## Collected data entries
==============================

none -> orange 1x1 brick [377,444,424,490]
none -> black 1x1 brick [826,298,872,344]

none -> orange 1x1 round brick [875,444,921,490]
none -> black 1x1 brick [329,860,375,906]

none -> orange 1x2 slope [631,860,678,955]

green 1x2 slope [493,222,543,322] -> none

==============================

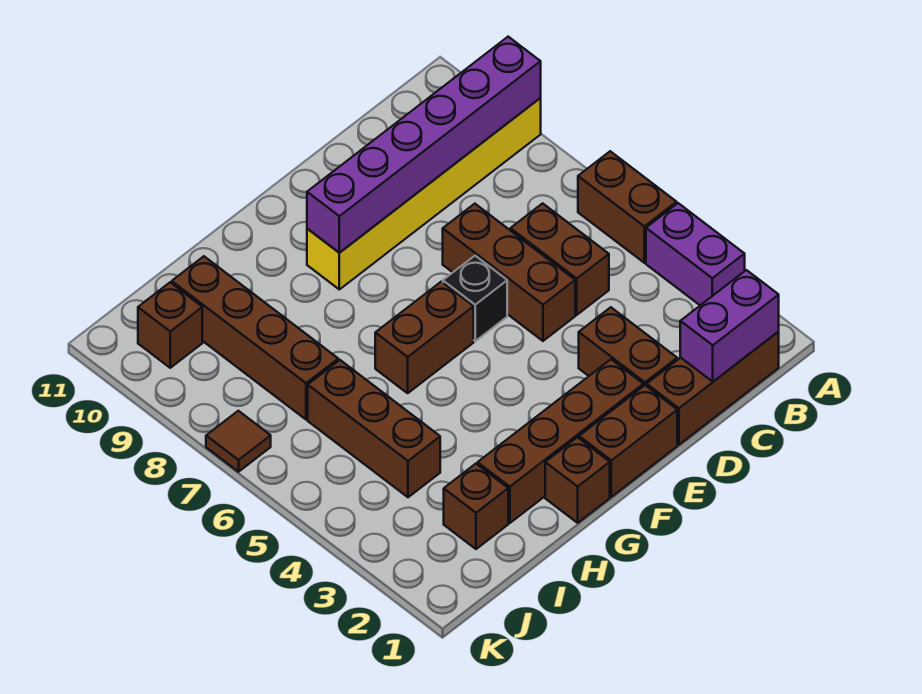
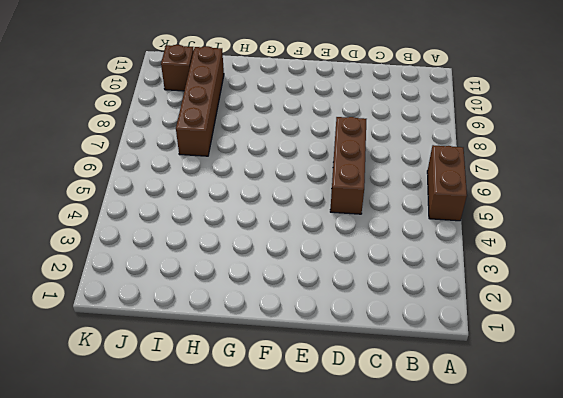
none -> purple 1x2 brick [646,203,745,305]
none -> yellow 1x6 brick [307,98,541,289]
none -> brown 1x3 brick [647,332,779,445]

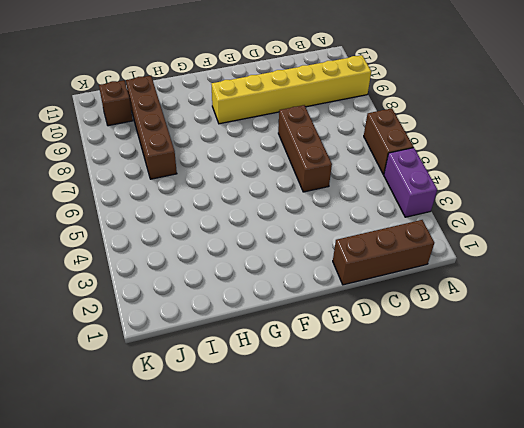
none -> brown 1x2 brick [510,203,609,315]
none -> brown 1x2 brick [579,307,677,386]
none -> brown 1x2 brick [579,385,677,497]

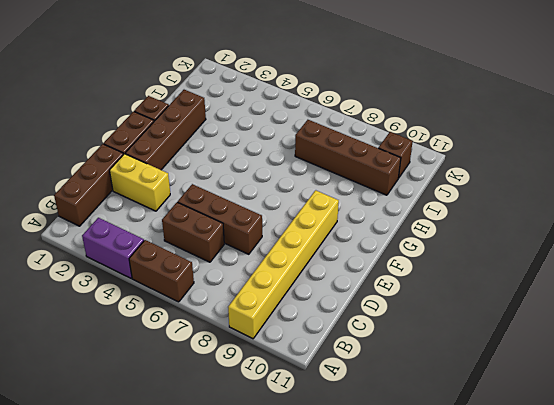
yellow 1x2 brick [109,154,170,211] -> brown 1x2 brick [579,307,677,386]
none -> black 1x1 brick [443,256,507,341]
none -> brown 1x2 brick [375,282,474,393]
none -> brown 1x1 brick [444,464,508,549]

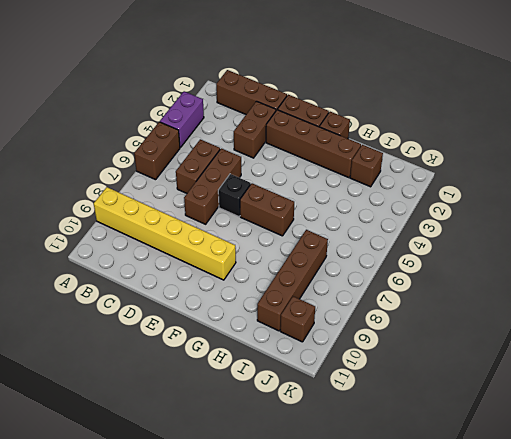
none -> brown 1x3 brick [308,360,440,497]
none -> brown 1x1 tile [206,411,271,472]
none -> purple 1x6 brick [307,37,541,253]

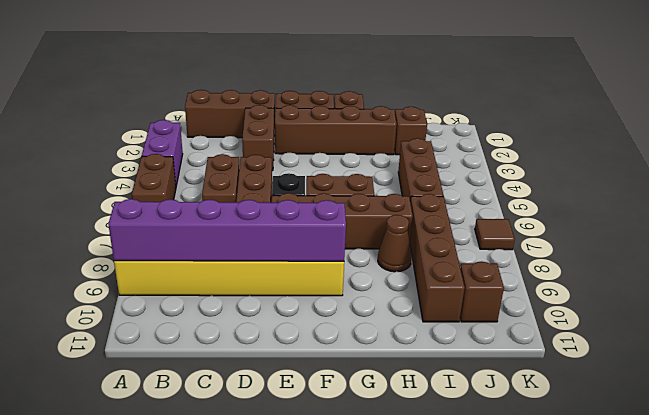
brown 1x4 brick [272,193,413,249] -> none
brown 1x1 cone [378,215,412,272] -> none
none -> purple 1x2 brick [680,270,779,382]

==============================

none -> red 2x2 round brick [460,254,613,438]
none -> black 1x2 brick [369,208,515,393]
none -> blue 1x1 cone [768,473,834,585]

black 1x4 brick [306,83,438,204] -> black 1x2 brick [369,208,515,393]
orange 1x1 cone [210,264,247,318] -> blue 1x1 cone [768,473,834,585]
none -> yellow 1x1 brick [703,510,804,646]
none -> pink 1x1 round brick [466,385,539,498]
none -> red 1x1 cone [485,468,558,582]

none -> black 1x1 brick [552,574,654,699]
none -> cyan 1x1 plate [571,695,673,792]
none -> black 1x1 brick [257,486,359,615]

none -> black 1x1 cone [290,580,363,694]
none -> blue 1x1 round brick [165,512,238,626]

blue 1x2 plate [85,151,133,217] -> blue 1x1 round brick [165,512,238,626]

==============================

## Exercise details
Print an exact copy of the lines above, from the one containing "none -> purple 1x6 brick [307,37,541,253]" through the one containing "none -> purple 1x2 brick [680,270,779,382]", and leave out the pictures.

## Task result
none -> purple 1x6 brick [307,37,541,253]

brown 1x4 brick [272,193,413,249] -> none
brown 1x1 cone [378,215,412,272] -> none
none -> purple 1x2 brick [680,270,779,382]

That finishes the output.